AIM OF THE EXERCISE: Give again, exactly as they appear, only the lines from the one containing "191 562 235" through the last line of the material below.

*** INFORMATION PROVIDED Section Begins ***

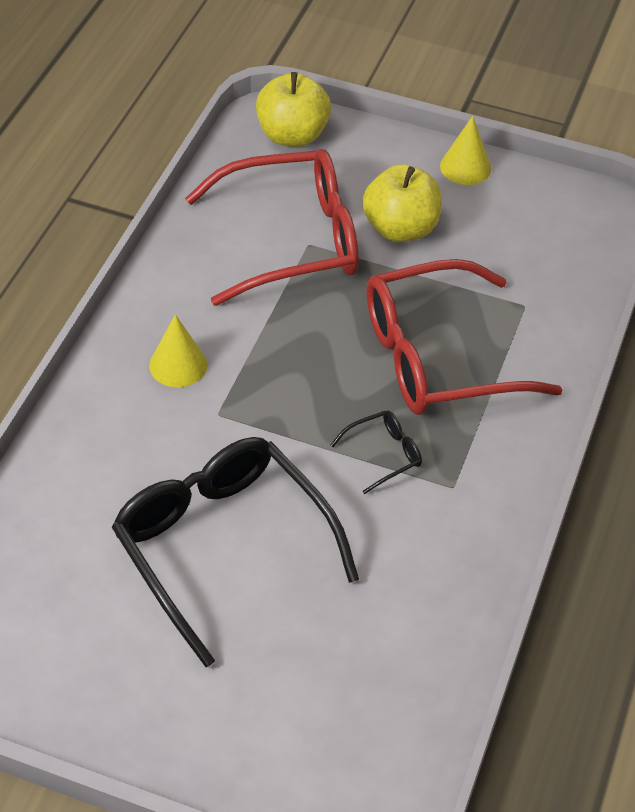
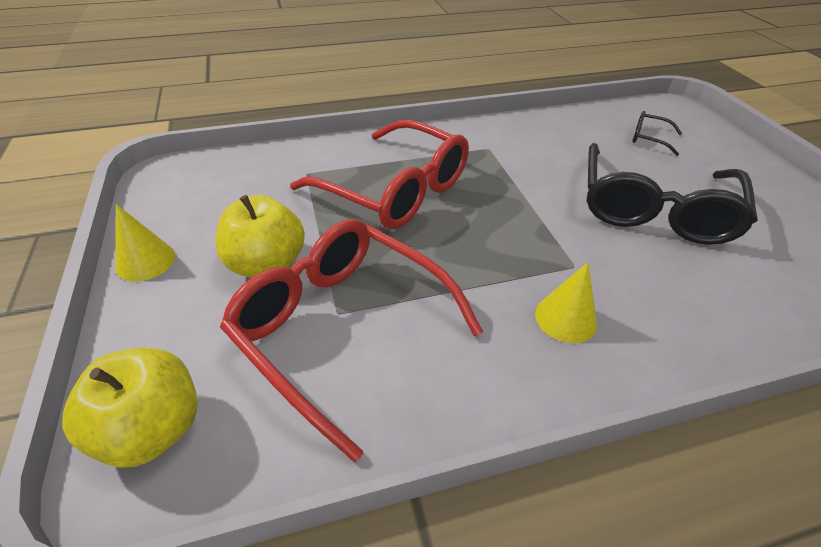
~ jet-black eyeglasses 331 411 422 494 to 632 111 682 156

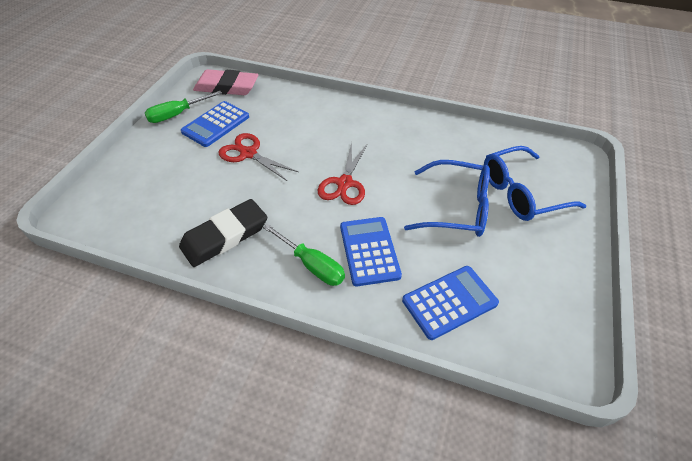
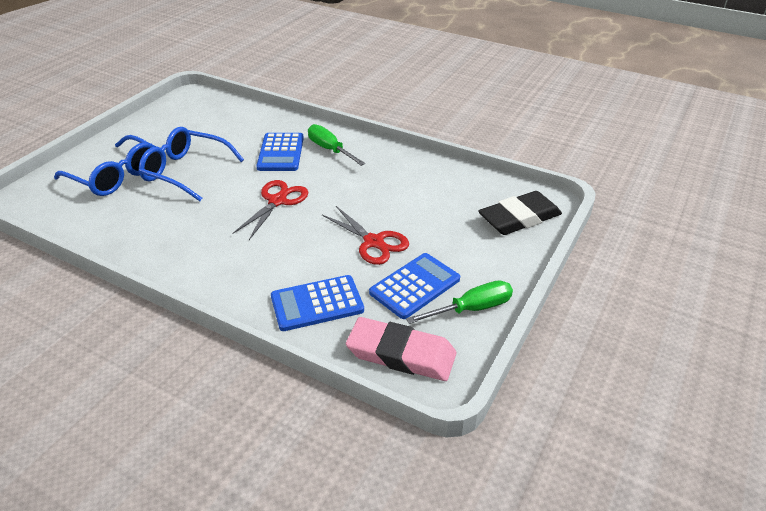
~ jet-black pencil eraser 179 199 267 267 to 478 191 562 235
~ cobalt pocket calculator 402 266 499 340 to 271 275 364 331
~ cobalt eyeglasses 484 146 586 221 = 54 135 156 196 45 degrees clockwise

*** INFORMATION PROVIDED Section Ends ***

TASK RESPONSE:
~ jet-black pencil eraser 179 199 267 267 to 478 191 562 235
~ cobalt pocket calculator 402 266 499 340 to 271 275 364 331
~ cobalt eyeglasses 484 146 586 221 = 54 135 156 196 45 degrees clockwise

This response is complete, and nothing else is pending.